Stored data ->
/---

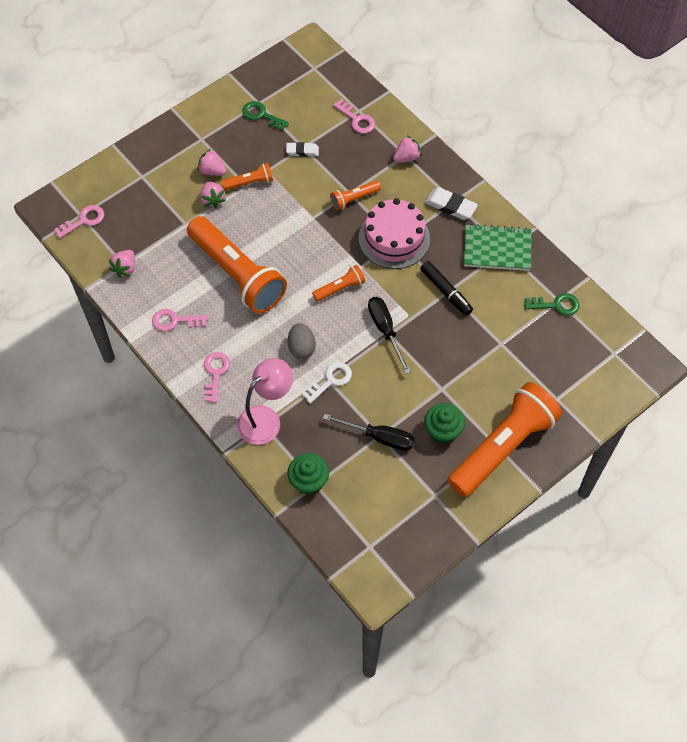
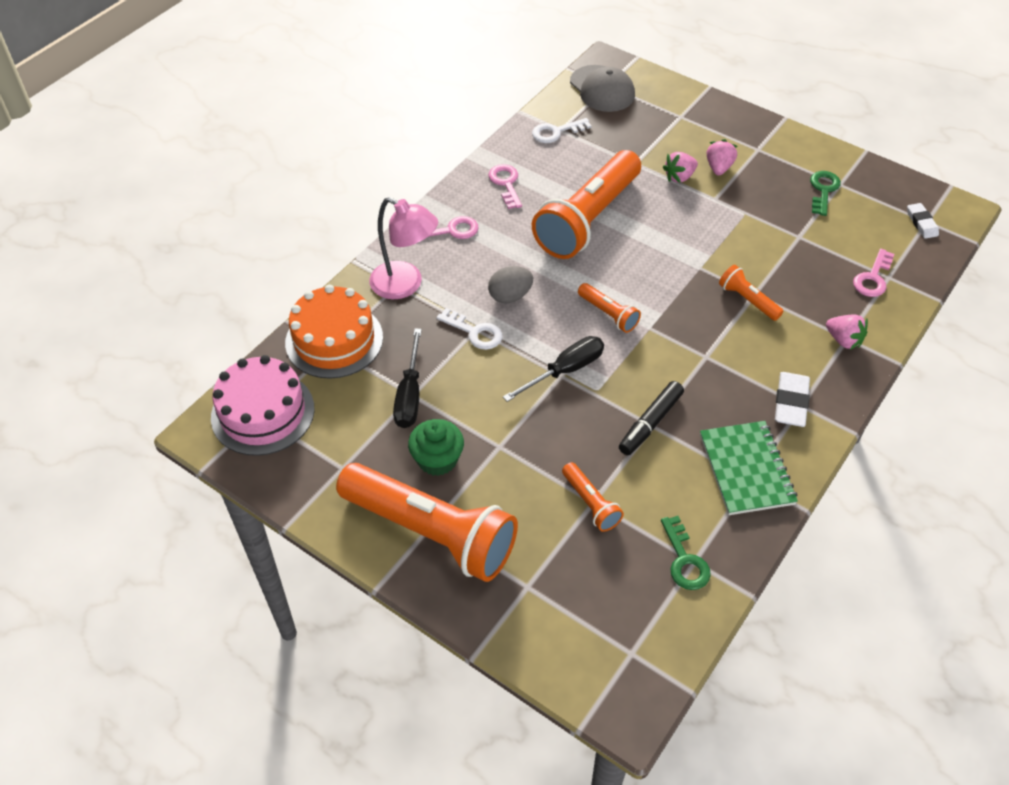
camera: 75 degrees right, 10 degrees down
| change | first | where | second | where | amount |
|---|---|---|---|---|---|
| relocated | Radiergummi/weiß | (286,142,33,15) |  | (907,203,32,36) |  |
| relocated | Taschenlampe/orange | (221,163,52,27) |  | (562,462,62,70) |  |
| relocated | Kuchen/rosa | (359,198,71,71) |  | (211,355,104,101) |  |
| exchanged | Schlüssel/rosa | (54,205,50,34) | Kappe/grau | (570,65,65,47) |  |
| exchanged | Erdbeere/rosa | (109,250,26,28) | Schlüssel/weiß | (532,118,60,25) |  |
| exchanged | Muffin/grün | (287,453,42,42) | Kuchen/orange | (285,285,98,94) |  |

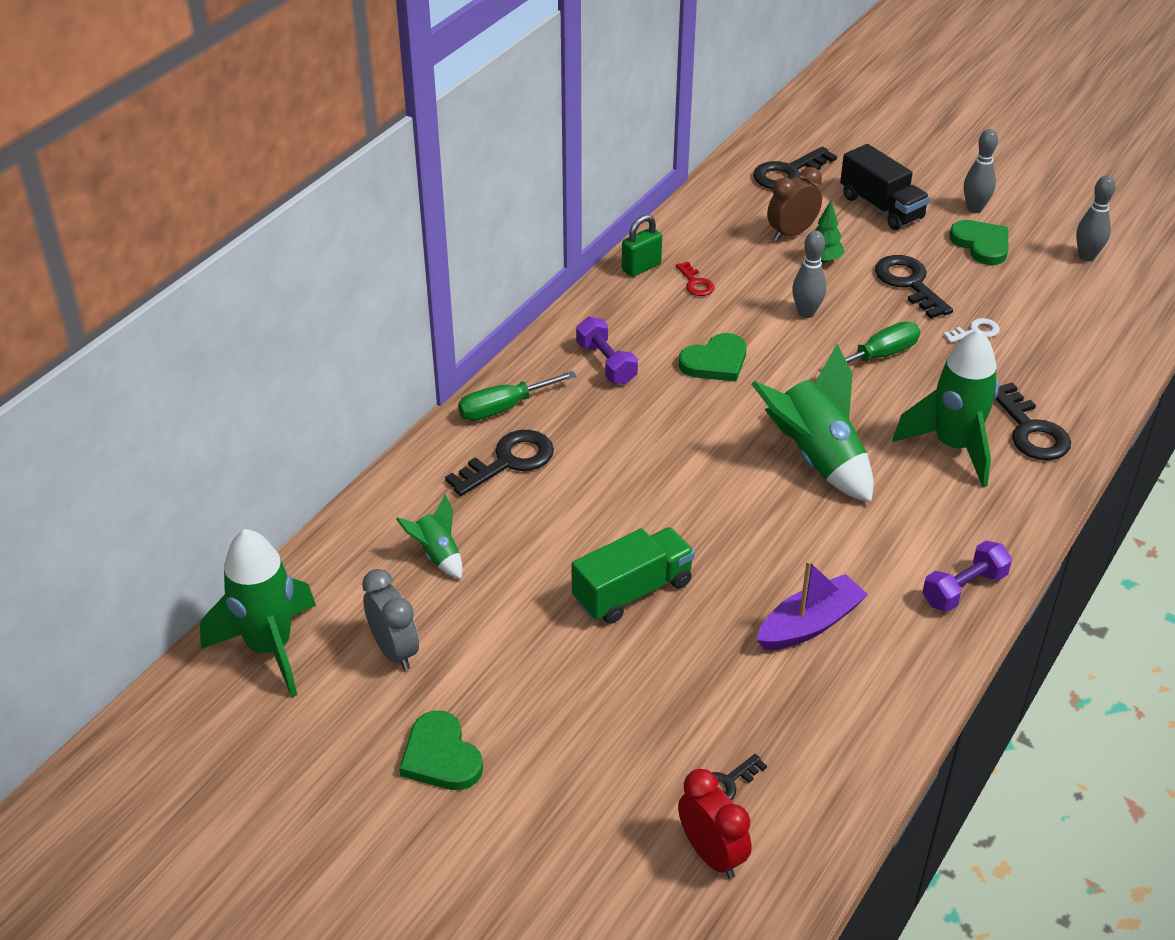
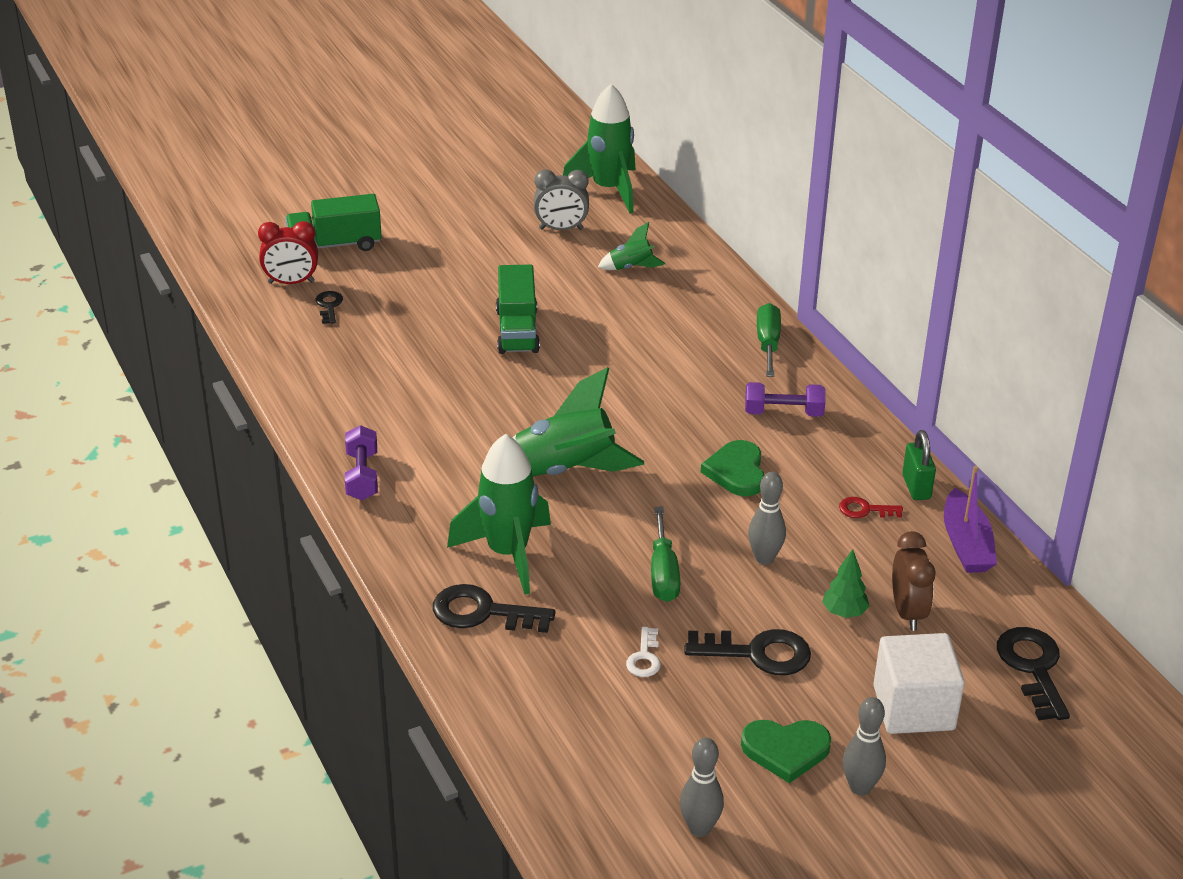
camera: 120 degrees right, 5 degrees down
| change | first | where | second | where | amount |
|---|---|---|---|---|---|
| exchanged | Lastwagen/schwarz | (840,144,90,86) | Kubus/weiß | (873,633,92,101) |  |
| missing | Schlüssel/schwarz | (445,430,109,66) |  |  |  |
| relocated | Boot/lila | (757,560,111,90) |  | (944,466,53,107) |  |
| missing | Herz/grün | (399,711,84,79) |  |  |  |
| appeared |  |  | Lastwagen/grün | (285,194,97,57) |  |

\---

Assigned task -> Say only the number of lines above holding "rosa".

Written answer -> 3